If an entry below holds a picture, leave the picture out and print the rest exactly.

▶ **RECORDED INFORMATION**
----
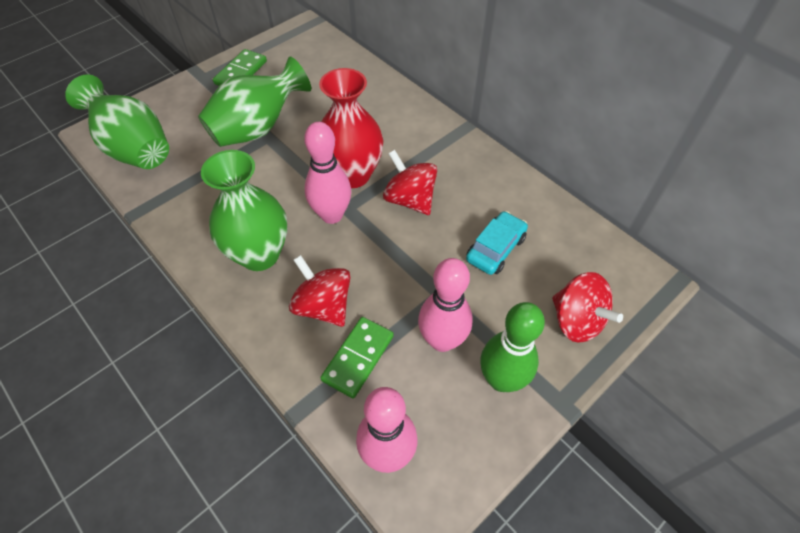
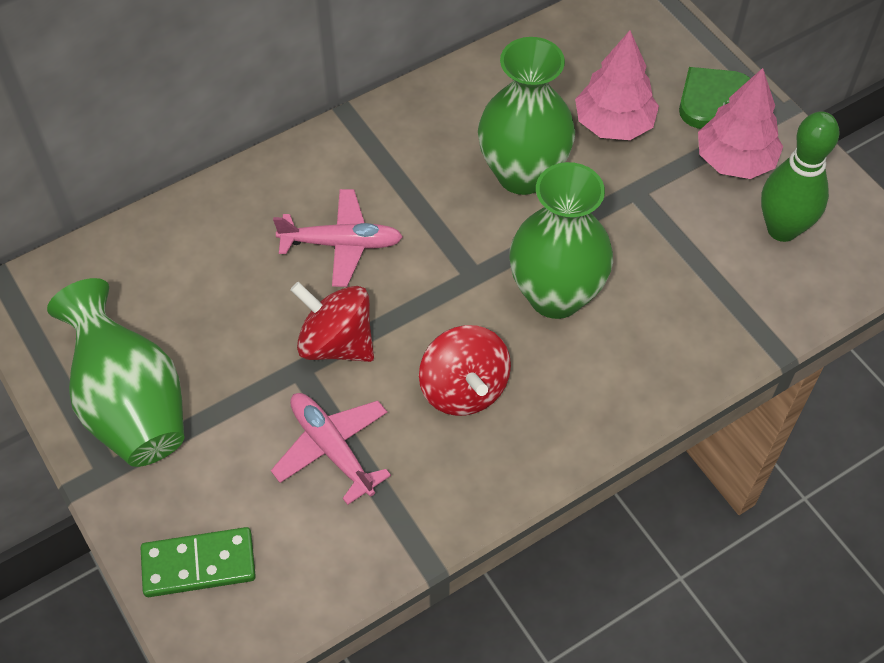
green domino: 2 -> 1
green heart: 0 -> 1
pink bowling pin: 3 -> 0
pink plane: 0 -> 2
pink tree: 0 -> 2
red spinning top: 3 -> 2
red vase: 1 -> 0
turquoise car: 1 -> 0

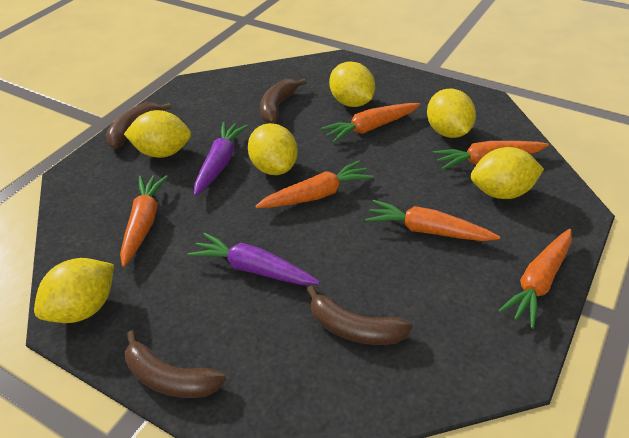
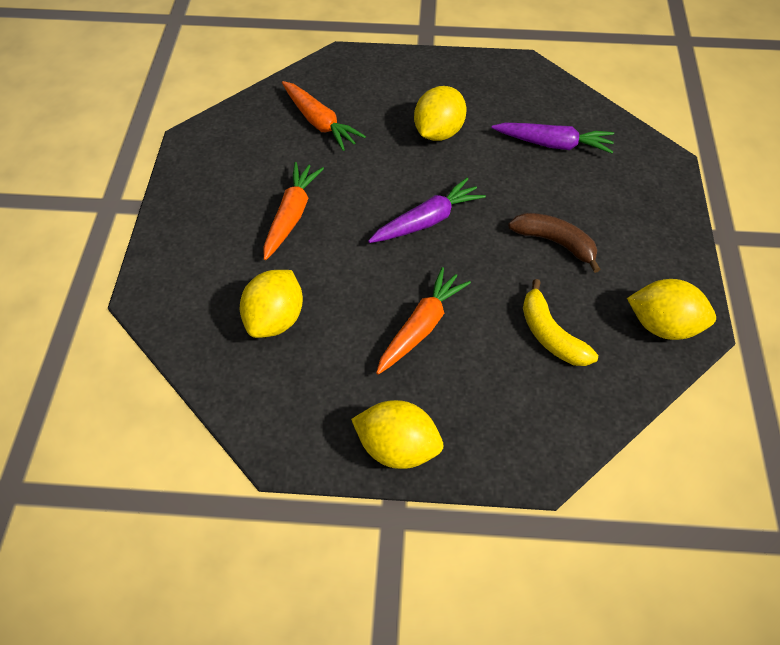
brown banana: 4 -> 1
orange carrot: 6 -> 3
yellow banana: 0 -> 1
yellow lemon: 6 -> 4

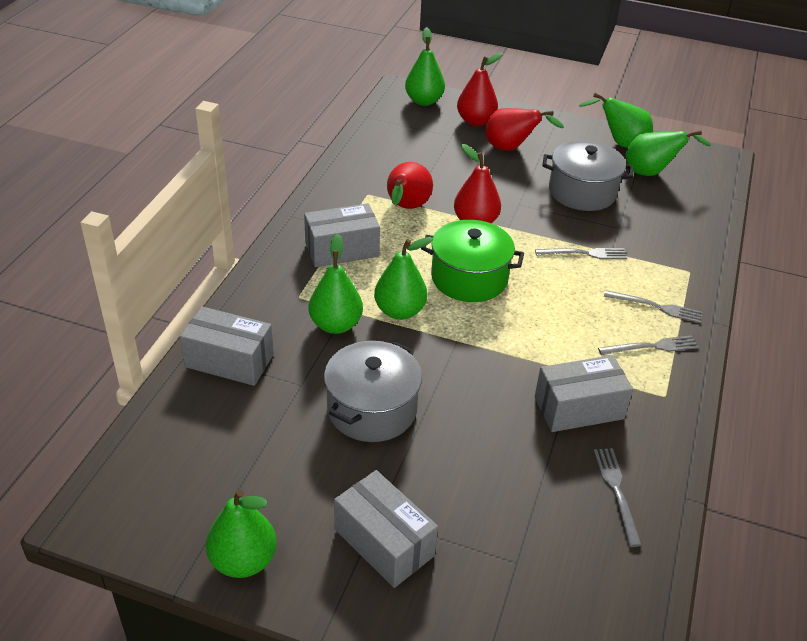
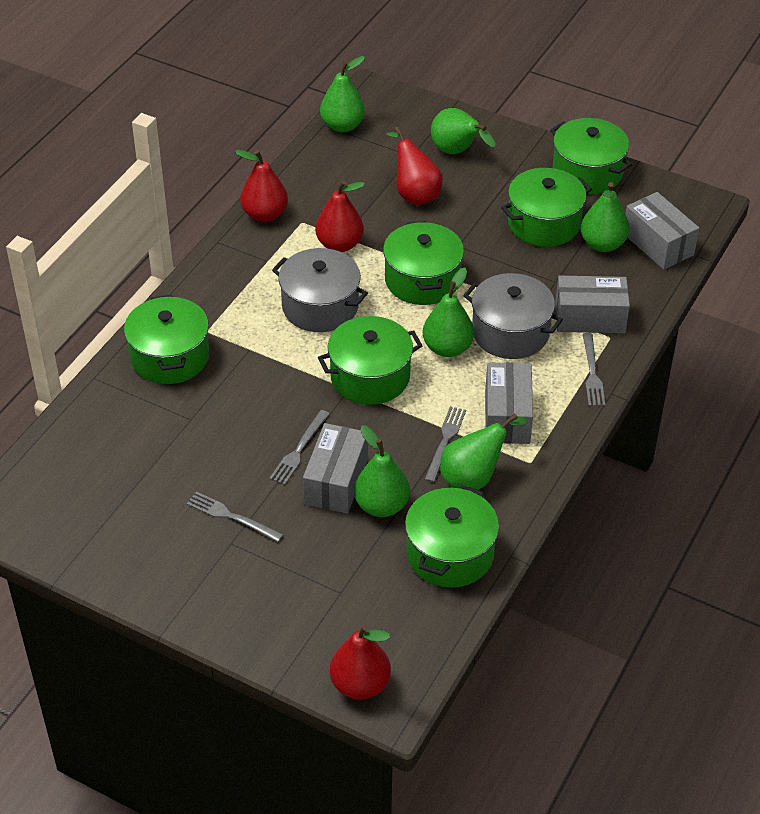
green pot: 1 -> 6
----
▶ **TASK RESPONSE**
green domino: 2 -> 1
green heart: 0 -> 1
pink bowling pin: 3 -> 0
pink plane: 0 -> 2
pink tree: 0 -> 2
red spinning top: 3 -> 2
red vase: 1 -> 0
turquoise car: 1 -> 0

brown banana: 4 -> 1
orange carrot: 6 -> 3
yellow banana: 0 -> 1
yellow lemon: 6 -> 4

green pot: 1 -> 6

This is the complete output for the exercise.